• **What you should do**: A verbatim copy of all the data is required, minus any images.

• **Collected data**:
━━━
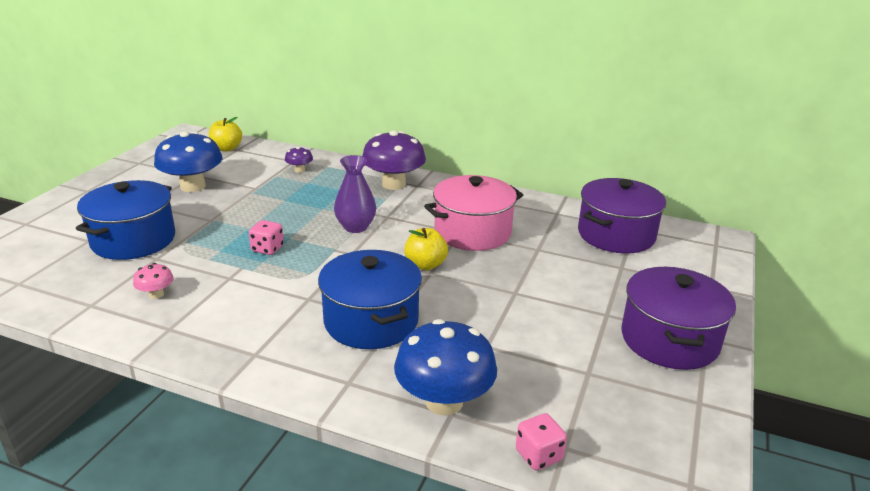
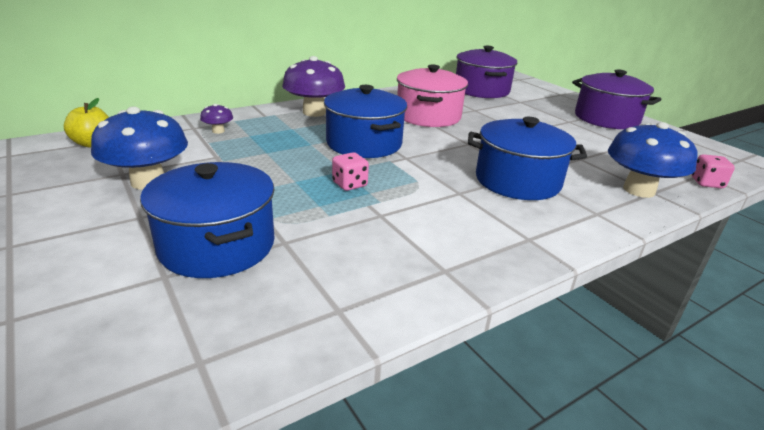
camera: 55 degrees left, 0 degrees up
(156, 294) = (366, 261): pink mushroom -> none
(355, 227) = (364, 143): purple vase -> blue pot
(425, 265) = (456, 141): yellow apple -> none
━━━
• **Solution to this problem**:
camera: 55 degrees left, 0 degrees up
(156, 294) = (366, 261): pink mushroom -> none
(355, 227) = (364, 143): purple vase -> blue pot
(425, 265) = (456, 141): yellow apple -> none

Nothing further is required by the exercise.